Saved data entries
BEGIN
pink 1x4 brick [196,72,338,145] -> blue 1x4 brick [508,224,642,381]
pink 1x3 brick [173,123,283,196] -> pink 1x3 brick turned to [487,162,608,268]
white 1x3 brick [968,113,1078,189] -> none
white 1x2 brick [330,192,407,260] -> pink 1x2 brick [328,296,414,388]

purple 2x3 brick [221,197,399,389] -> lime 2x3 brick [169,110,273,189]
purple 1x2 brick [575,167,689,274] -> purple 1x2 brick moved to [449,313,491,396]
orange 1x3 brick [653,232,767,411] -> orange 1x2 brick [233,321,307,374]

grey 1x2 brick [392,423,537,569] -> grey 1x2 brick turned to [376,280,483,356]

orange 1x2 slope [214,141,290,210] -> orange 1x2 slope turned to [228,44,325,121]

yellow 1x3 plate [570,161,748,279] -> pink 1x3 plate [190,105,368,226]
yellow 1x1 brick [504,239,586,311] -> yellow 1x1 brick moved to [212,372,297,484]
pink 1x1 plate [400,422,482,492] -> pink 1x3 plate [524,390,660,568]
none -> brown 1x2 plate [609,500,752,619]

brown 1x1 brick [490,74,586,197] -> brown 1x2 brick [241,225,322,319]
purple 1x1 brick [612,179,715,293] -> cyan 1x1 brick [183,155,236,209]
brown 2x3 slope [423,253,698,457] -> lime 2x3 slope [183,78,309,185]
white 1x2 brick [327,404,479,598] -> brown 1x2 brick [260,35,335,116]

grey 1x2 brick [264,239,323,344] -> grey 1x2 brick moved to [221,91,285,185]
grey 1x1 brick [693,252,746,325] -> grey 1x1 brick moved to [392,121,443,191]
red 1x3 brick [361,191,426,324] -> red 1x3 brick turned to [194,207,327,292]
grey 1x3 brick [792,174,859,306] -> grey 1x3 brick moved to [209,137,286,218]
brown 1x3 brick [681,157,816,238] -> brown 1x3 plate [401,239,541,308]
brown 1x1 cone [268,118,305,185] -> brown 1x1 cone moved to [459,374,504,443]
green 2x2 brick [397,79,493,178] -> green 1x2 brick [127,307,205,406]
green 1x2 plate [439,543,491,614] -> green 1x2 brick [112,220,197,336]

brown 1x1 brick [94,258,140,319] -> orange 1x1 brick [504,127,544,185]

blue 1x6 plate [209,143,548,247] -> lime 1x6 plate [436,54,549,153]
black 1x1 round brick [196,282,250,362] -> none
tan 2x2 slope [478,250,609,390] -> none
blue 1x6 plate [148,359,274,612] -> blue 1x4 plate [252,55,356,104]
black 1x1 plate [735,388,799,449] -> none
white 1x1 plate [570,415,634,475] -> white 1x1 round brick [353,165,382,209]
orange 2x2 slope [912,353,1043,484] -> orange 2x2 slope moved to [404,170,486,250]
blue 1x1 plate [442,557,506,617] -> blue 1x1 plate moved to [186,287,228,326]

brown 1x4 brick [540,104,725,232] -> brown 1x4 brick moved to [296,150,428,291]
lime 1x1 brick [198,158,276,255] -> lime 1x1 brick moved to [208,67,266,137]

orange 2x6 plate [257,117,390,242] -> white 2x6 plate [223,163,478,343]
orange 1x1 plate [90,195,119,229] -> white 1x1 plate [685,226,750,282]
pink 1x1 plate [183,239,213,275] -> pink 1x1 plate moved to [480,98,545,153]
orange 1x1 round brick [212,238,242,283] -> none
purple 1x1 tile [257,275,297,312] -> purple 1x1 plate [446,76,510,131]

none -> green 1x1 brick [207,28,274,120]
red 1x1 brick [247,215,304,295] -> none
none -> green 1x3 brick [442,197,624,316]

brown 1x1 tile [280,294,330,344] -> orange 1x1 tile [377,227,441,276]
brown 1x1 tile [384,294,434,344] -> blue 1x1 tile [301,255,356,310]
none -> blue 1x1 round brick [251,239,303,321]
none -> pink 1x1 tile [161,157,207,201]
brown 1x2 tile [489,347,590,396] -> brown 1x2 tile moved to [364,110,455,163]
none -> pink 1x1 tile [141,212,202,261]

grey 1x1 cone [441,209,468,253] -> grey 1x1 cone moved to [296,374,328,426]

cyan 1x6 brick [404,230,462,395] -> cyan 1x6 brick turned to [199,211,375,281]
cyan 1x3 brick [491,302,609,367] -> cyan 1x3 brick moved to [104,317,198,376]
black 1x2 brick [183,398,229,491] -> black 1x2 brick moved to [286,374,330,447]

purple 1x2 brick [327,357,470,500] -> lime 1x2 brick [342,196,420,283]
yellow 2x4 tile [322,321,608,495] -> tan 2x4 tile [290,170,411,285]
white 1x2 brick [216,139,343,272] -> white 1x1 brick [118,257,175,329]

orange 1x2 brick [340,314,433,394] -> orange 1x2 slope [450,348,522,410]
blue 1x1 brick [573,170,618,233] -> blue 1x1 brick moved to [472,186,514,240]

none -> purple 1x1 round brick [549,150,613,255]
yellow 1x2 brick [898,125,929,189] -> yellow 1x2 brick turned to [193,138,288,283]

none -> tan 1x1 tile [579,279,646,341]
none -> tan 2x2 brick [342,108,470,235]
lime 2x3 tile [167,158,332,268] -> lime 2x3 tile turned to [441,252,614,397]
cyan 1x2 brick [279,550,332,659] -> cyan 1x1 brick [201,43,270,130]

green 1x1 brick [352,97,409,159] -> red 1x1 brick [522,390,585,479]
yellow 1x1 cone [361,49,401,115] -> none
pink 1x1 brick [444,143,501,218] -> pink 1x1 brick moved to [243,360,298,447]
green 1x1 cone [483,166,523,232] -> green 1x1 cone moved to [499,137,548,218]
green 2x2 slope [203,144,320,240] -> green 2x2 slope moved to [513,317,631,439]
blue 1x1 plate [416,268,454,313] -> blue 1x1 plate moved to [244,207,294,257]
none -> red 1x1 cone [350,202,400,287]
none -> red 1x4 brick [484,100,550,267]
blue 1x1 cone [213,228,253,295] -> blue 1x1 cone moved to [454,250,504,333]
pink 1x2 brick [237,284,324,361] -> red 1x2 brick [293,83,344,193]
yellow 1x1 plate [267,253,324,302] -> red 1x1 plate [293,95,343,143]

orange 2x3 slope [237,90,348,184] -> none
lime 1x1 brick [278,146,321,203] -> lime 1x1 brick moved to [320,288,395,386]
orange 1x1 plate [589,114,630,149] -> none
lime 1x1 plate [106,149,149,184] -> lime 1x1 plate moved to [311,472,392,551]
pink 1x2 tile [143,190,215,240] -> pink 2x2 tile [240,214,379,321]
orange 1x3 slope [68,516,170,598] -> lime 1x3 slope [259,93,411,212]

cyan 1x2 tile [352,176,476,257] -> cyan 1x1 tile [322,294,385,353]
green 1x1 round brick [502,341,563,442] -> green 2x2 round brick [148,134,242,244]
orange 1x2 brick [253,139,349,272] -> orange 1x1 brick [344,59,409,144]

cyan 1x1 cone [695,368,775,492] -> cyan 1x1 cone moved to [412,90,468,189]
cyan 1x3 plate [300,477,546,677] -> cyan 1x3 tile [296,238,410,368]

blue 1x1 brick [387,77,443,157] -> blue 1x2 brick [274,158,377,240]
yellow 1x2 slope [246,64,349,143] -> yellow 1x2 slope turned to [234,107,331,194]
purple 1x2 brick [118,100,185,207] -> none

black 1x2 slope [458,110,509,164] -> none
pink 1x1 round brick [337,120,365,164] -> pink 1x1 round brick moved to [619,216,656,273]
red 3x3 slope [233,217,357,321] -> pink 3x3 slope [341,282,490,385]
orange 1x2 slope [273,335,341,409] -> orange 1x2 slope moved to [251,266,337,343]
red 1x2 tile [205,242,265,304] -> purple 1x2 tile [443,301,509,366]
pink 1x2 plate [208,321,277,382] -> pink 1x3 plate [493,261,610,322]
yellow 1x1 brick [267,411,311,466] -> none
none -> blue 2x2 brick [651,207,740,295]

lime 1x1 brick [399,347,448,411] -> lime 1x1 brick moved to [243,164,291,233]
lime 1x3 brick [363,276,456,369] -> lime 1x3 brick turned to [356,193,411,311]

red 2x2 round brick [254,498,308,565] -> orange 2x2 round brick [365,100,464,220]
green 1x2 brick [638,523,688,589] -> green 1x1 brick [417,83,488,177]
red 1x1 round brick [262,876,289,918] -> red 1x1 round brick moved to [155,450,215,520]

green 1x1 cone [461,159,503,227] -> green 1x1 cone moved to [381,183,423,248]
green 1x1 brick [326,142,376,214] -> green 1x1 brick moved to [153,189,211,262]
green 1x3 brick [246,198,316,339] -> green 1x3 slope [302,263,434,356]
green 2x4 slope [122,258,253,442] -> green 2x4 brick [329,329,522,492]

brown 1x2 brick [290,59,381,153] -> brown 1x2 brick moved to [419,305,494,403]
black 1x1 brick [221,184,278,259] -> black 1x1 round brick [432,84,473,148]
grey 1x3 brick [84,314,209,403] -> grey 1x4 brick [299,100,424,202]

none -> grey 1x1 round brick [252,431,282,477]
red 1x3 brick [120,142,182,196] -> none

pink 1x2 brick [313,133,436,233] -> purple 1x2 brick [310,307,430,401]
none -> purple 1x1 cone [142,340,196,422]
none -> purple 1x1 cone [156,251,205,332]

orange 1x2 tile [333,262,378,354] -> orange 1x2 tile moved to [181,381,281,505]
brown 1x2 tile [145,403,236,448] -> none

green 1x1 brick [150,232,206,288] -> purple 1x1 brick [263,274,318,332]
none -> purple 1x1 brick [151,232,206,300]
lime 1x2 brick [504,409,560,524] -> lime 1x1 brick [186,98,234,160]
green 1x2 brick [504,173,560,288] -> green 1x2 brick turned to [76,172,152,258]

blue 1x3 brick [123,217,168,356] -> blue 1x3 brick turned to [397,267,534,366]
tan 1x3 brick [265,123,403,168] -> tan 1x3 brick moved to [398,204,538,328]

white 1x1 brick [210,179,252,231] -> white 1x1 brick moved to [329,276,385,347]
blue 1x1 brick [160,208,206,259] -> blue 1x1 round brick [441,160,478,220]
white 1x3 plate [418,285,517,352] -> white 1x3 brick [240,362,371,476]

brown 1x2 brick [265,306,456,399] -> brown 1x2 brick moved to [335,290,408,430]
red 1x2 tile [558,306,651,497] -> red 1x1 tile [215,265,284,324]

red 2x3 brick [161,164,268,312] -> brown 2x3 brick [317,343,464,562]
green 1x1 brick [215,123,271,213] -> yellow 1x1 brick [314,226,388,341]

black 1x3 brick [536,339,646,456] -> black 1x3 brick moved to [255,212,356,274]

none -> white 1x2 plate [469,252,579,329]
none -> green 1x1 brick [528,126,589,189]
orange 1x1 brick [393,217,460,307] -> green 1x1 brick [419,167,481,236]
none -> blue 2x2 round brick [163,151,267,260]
END
■ Problem statement:
Determine how many lines in the data include "yellow", and let the answer be that number alone.

■ Response to the task:
9